Directions for this task:
Print every record exactly, with nothing added or left out.

Data listing:

+ + +

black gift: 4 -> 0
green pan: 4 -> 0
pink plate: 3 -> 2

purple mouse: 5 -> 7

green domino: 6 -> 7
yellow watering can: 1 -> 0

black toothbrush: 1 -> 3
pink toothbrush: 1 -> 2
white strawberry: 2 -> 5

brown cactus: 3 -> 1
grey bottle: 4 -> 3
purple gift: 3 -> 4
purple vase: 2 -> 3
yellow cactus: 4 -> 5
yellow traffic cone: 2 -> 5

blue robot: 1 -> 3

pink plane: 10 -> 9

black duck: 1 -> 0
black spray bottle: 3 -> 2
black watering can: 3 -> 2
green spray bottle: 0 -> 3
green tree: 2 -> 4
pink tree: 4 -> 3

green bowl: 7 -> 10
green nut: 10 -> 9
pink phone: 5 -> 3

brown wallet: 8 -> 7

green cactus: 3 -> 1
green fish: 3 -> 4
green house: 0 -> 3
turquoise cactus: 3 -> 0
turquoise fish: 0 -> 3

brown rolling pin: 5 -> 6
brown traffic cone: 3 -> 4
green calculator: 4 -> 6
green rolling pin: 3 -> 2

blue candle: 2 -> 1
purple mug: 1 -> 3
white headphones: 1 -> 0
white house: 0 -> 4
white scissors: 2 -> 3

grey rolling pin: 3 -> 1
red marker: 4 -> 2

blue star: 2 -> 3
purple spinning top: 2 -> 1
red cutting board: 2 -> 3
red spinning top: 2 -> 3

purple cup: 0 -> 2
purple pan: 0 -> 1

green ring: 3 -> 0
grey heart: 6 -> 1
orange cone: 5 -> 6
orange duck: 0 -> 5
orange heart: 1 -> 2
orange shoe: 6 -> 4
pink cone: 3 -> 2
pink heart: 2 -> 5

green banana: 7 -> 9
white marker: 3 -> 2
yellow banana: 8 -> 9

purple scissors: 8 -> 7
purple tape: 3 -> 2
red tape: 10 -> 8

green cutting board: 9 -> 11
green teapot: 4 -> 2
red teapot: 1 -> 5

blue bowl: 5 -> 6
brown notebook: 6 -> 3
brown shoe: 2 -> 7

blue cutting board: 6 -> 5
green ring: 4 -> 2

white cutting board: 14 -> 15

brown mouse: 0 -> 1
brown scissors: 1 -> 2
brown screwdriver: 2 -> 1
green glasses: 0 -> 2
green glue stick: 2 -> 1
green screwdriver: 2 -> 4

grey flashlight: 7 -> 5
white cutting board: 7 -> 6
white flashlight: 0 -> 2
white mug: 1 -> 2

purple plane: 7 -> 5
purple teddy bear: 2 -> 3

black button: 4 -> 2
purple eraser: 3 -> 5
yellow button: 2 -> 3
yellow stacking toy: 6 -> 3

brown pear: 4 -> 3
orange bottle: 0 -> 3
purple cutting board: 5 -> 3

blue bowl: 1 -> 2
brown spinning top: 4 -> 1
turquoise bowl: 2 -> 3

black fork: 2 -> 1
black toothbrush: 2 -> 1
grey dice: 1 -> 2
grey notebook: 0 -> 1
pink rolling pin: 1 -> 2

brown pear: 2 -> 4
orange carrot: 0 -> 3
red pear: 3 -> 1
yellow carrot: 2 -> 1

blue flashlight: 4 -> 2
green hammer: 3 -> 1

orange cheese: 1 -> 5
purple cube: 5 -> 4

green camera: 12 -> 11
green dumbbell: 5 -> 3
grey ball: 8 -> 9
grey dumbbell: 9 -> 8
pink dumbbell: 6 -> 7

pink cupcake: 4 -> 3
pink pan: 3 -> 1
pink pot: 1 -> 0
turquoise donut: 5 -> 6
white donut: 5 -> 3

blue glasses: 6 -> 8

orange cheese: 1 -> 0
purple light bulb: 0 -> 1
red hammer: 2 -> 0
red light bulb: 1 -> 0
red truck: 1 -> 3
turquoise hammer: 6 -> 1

+ + +

Reply:
black gift: 4 -> 0
green pan: 4 -> 0
pink plate: 3 -> 2

purple mouse: 5 -> 7

green domino: 6 -> 7
yellow watering can: 1 -> 0

black toothbrush: 1 -> 3
pink toothbrush: 1 -> 2
white strawberry: 2 -> 5

brown cactus: 3 -> 1
grey bottle: 4 -> 3
purple gift: 3 -> 4
purple vase: 2 -> 3
yellow cactus: 4 -> 5
yellow traffic cone: 2 -> 5

blue robot: 1 -> 3

pink plane: 10 -> 9

black duck: 1 -> 0
black spray bottle: 3 -> 2
black watering can: 3 -> 2
green spray bottle: 0 -> 3
green tree: 2 -> 4
pink tree: 4 -> 3

green bowl: 7 -> 10
green nut: 10 -> 9
pink phone: 5 -> 3

brown wallet: 8 -> 7

green cactus: 3 -> 1
green fish: 3 -> 4
green house: 0 -> 3
turquoise cactus: 3 -> 0
turquoise fish: 0 -> 3

brown rolling pin: 5 -> 6
brown traffic cone: 3 -> 4
green calculator: 4 -> 6
green rolling pin: 3 -> 2

blue candle: 2 -> 1
purple mug: 1 -> 3
white headphones: 1 -> 0
white house: 0 -> 4
white scissors: 2 -> 3

grey rolling pin: 3 -> 1
red marker: 4 -> 2

blue star: 2 -> 3
purple spinning top: 2 -> 1
red cutting board: 2 -> 3
red spinning top: 2 -> 3

purple cup: 0 -> 2
purple pan: 0 -> 1

green ring: 3 -> 0
grey heart: 6 -> 1
orange cone: 5 -> 6
orange duck: 0 -> 5
orange heart: 1 -> 2
orange shoe: 6 -> 4
pink cone: 3 -> 2
pink heart: 2 -> 5

green banana: 7 -> 9
white marker: 3 -> 2
yellow banana: 8 -> 9

purple scissors: 8 -> 7
purple tape: 3 -> 2
red tape: 10 -> 8

green cutting board: 9 -> 11
green teapot: 4 -> 2
red teapot: 1 -> 5

blue bowl: 5 -> 6
brown notebook: 6 -> 3
brown shoe: 2 -> 7

blue cutting board: 6 -> 5
green ring: 4 -> 2

white cutting board: 14 -> 15

brown mouse: 0 -> 1
brown scissors: 1 -> 2
brown screwdriver: 2 -> 1
green glasses: 0 -> 2
green glue stick: 2 -> 1
green screwdriver: 2 -> 4

grey flashlight: 7 -> 5
white cutting board: 7 -> 6
white flashlight: 0 -> 2
white mug: 1 -> 2

purple plane: 7 -> 5
purple teddy bear: 2 -> 3

black button: 4 -> 2
purple eraser: 3 -> 5
yellow button: 2 -> 3
yellow stacking toy: 6 -> 3

brown pear: 4 -> 3
orange bottle: 0 -> 3
purple cutting board: 5 -> 3

blue bowl: 1 -> 2
brown spinning top: 4 -> 1
turquoise bowl: 2 -> 3

black fork: 2 -> 1
black toothbrush: 2 -> 1
grey dice: 1 -> 2
grey notebook: 0 -> 1
pink rolling pin: 1 -> 2

brown pear: 2 -> 4
orange carrot: 0 -> 3
red pear: 3 -> 1
yellow carrot: 2 -> 1

blue flashlight: 4 -> 2
green hammer: 3 -> 1

orange cheese: 1 -> 5
purple cube: 5 -> 4

green camera: 12 -> 11
green dumbbell: 5 -> 3
grey ball: 8 -> 9
grey dumbbell: 9 -> 8
pink dumbbell: 6 -> 7

pink cupcake: 4 -> 3
pink pan: 3 -> 1
pink pot: 1 -> 0
turquoise donut: 5 -> 6
white donut: 5 -> 3

blue glasses: 6 -> 8

orange cheese: 1 -> 0
purple light bulb: 0 -> 1
red hammer: 2 -> 0
red light bulb: 1 -> 0
red truck: 1 -> 3
turquoise hammer: 6 -> 1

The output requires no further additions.